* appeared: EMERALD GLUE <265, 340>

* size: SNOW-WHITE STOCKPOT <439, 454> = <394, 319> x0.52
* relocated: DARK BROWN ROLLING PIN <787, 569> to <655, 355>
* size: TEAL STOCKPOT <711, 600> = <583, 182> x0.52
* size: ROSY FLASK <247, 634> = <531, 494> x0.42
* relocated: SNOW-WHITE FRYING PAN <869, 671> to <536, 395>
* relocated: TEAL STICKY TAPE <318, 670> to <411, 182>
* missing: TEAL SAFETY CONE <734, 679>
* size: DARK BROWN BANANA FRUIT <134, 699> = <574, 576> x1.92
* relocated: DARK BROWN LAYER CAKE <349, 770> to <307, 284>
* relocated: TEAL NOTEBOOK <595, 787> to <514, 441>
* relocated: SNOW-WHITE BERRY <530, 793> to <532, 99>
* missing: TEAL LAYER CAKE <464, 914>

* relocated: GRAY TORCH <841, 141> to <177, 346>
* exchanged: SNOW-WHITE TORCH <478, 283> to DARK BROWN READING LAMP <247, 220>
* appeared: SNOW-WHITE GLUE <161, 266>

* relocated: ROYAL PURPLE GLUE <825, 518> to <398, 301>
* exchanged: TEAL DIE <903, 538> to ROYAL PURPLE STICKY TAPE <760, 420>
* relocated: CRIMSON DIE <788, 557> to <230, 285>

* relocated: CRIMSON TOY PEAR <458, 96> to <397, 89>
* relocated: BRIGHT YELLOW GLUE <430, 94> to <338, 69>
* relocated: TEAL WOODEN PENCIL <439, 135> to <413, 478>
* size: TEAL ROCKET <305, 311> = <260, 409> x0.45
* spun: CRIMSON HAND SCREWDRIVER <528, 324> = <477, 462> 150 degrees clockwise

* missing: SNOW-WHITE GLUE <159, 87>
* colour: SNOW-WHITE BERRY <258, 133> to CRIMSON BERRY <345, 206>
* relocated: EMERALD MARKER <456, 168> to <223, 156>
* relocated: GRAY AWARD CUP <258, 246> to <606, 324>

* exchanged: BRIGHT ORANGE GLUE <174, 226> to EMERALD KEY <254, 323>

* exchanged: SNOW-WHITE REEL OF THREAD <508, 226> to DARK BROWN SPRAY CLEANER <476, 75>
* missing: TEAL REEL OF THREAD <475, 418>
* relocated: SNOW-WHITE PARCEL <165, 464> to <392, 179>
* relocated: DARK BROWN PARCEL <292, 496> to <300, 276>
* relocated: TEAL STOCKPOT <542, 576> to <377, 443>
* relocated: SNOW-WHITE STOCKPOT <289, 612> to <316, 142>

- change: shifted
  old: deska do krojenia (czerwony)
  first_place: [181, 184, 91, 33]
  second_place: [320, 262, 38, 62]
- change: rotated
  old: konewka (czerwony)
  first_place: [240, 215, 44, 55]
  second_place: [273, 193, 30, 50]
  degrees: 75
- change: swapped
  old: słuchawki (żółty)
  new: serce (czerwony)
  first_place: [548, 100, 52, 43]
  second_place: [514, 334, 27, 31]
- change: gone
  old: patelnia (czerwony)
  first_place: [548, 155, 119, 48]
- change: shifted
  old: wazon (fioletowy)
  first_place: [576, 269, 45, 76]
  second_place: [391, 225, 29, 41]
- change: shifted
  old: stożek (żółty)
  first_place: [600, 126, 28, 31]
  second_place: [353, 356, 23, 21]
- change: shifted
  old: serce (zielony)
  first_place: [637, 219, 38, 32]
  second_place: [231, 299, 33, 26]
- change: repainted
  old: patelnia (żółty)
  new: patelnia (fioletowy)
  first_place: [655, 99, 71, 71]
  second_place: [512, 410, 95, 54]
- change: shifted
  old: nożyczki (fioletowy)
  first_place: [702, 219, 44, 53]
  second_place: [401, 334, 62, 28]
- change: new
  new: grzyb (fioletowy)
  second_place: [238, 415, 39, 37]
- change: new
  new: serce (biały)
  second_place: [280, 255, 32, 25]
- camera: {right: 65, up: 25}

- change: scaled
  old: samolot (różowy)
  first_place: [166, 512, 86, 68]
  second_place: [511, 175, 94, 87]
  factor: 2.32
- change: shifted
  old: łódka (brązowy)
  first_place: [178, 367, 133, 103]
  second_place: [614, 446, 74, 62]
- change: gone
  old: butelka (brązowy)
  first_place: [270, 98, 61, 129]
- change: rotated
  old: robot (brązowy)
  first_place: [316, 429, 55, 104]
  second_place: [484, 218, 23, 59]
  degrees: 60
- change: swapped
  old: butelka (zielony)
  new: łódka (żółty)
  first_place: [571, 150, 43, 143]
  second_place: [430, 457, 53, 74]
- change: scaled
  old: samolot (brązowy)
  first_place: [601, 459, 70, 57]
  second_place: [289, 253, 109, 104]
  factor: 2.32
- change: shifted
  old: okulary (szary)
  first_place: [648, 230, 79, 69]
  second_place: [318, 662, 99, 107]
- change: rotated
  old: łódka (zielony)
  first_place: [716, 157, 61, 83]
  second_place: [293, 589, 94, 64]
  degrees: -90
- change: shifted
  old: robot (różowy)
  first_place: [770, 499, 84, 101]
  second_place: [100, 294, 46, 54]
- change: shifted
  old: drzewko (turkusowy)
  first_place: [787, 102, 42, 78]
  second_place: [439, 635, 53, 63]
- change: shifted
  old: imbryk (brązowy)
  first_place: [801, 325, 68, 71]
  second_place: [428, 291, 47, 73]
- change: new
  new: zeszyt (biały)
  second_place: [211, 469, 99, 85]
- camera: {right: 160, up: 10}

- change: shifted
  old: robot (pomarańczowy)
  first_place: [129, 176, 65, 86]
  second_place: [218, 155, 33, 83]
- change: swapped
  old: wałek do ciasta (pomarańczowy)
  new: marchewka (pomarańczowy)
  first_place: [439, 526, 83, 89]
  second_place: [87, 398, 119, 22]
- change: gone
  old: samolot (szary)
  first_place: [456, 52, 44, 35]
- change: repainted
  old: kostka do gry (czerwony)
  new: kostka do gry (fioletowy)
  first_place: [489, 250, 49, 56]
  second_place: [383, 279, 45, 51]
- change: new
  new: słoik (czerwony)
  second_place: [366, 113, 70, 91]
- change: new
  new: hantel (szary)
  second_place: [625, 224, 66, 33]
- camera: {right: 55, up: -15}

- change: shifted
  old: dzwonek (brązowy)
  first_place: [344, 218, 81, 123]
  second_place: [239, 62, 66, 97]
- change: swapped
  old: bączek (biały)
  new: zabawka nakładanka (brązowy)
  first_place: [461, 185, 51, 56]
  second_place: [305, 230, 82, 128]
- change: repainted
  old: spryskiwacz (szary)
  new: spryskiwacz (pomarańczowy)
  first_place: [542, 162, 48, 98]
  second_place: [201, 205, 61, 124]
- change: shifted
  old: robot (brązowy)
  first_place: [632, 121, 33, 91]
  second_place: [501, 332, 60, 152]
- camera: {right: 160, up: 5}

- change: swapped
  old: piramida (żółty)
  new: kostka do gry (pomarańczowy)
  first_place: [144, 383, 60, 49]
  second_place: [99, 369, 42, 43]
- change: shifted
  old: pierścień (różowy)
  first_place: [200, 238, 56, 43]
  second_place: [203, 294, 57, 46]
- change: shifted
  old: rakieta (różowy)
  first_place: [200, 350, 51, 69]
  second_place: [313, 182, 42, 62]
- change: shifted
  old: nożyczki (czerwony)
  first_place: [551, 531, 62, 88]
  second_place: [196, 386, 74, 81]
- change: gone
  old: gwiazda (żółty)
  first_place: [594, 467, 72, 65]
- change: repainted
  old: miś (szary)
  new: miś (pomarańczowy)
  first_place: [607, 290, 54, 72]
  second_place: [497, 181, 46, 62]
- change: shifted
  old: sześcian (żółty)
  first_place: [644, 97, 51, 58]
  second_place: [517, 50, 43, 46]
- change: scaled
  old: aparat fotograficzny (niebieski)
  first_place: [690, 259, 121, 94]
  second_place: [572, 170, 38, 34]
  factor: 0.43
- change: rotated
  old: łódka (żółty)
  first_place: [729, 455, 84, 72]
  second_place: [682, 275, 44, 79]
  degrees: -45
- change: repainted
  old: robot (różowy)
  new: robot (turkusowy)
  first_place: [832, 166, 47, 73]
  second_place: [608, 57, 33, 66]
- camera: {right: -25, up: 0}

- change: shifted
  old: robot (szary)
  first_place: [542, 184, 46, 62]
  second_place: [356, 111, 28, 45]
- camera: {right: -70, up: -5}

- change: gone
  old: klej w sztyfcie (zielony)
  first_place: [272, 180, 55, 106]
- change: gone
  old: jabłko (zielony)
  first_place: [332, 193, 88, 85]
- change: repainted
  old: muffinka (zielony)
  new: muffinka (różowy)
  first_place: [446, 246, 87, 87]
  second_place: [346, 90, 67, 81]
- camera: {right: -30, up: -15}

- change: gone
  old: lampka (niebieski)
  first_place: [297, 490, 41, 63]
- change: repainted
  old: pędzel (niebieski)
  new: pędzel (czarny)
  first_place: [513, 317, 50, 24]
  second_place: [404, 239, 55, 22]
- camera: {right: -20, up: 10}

● ● ● ● ● ● ●

■ Exercise description
Beginning at the line above with "second_place: [238, 415, 39, 37]" and finishing at the line with "second_place: [280, 255, 32, 25]", return each line exactly and return nothing else.

■ Answer section
  second_place: [238, 415, 39, 37]
- change: new
  new: serce (biały)
  second_place: [280, 255, 32, 25]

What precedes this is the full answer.